PROBLEM DESCRIPTION:
In the records below, find the line holding "IC1 pin SDA: SCL -> SDA" and the line holding "R4: none -> 470 (+3V3, SDA)". Set down both, with every line between them, exactly.

LISTED RECORDS:
====

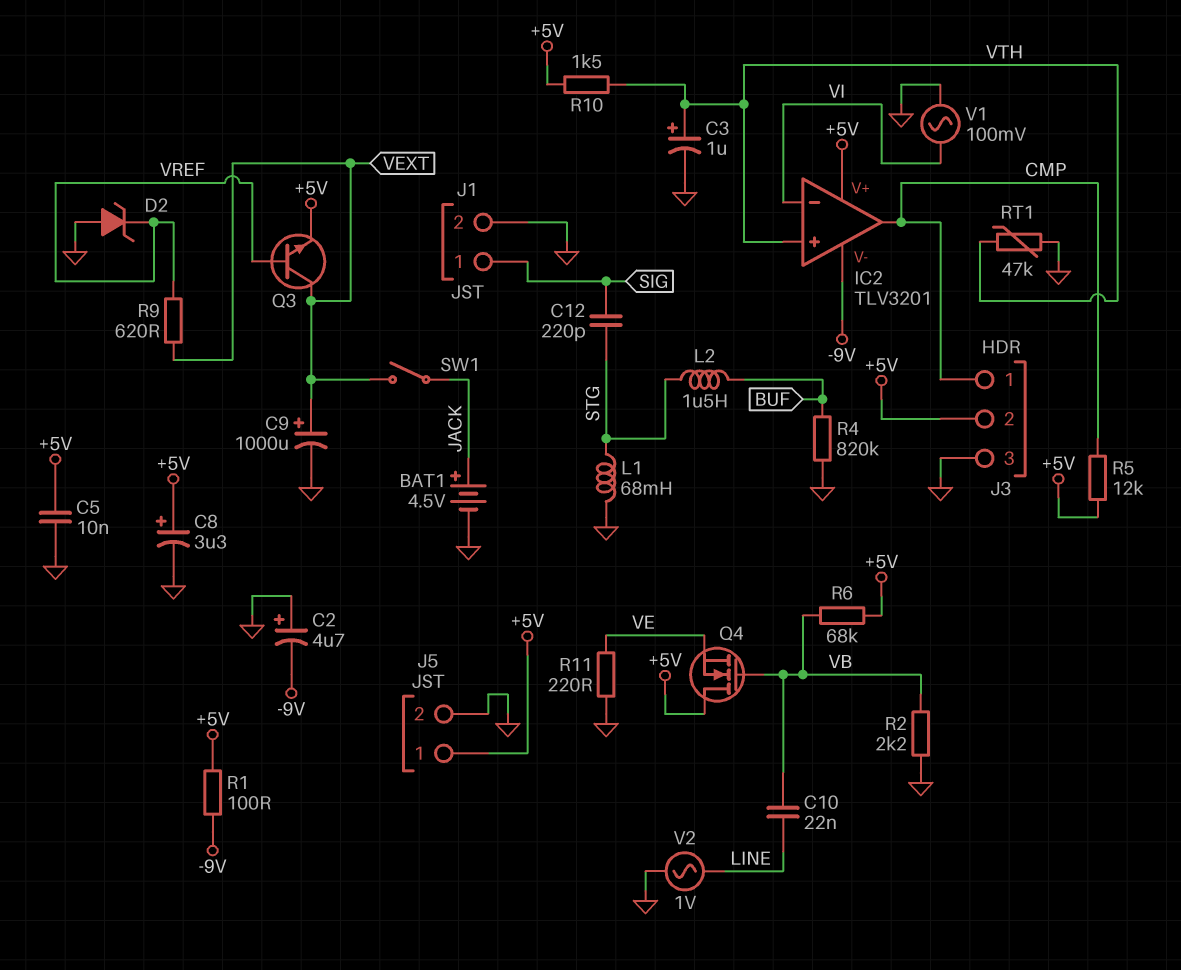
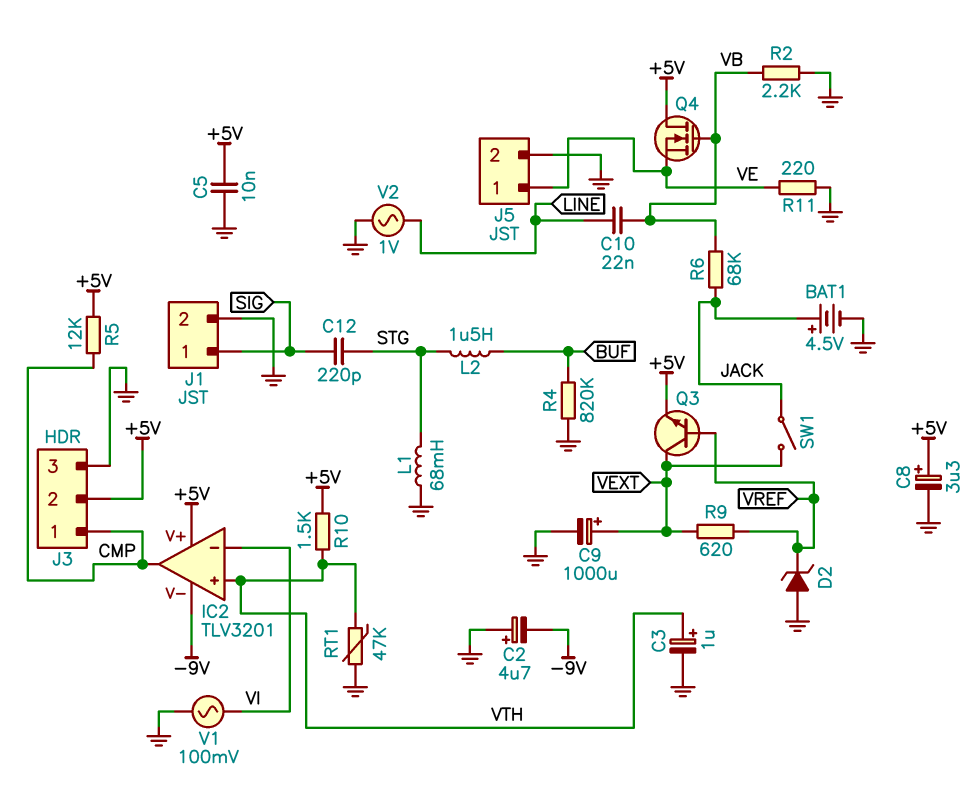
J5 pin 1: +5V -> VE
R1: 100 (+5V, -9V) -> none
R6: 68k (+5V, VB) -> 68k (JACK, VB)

====

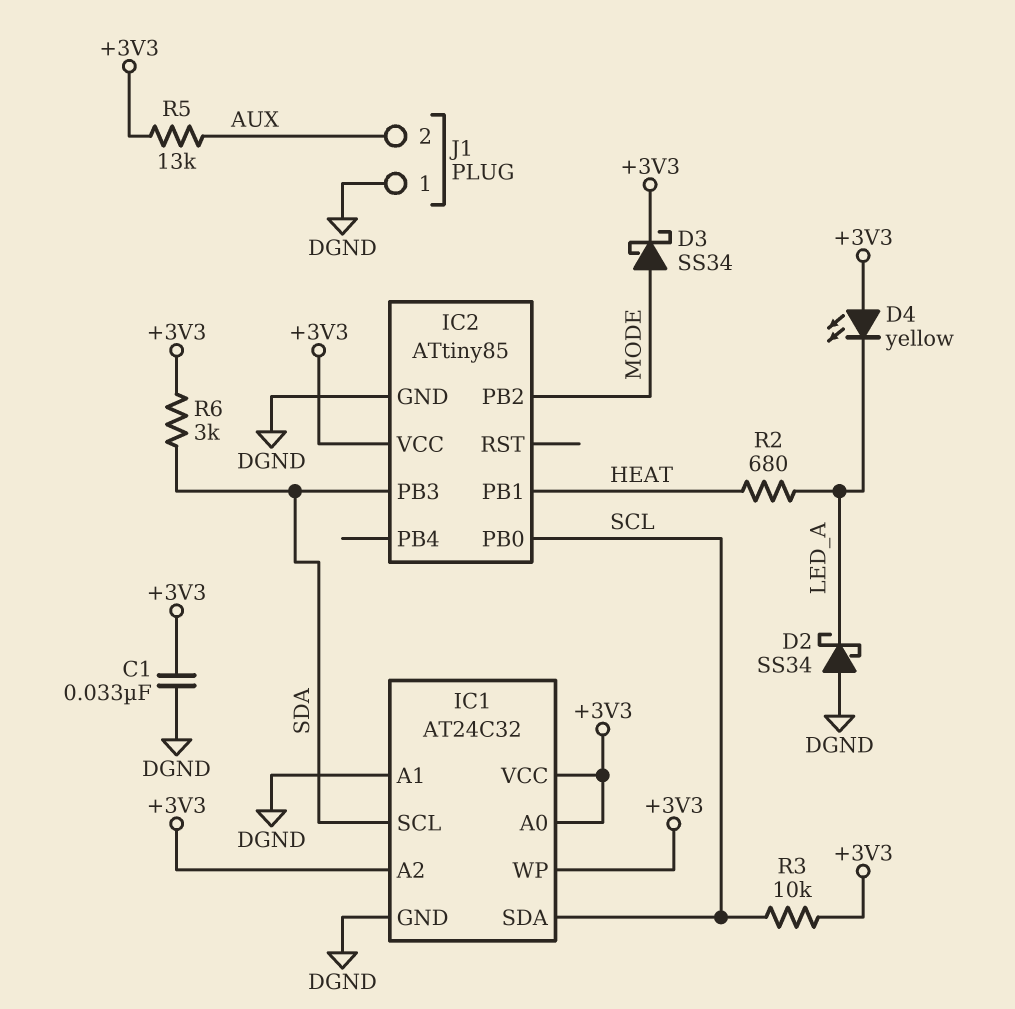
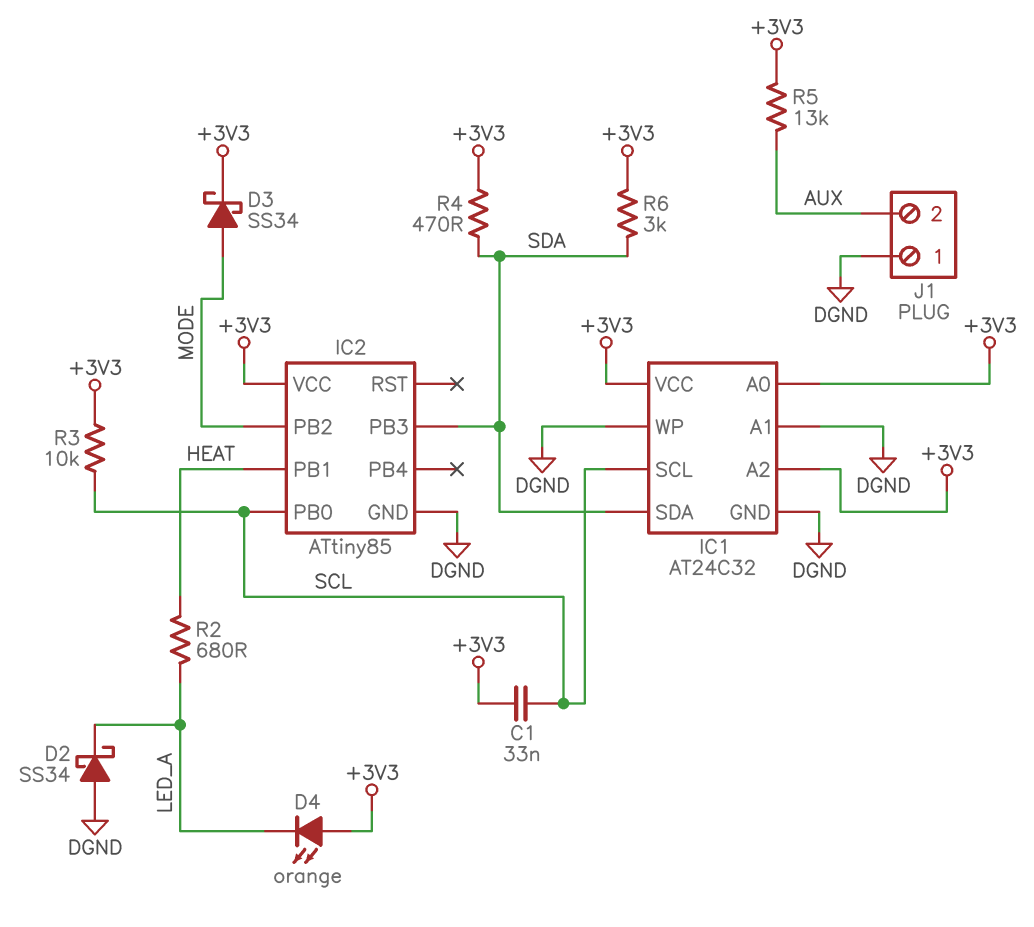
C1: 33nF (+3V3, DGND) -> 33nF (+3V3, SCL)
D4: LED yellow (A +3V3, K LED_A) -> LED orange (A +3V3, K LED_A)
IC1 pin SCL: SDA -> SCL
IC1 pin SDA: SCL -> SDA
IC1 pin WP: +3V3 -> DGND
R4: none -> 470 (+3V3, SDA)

====

WRITTEN ANSWER:
IC1 pin SDA: SCL -> SDA
IC1 pin WP: +3V3 -> DGND
R4: none -> 470 (+3V3, SDA)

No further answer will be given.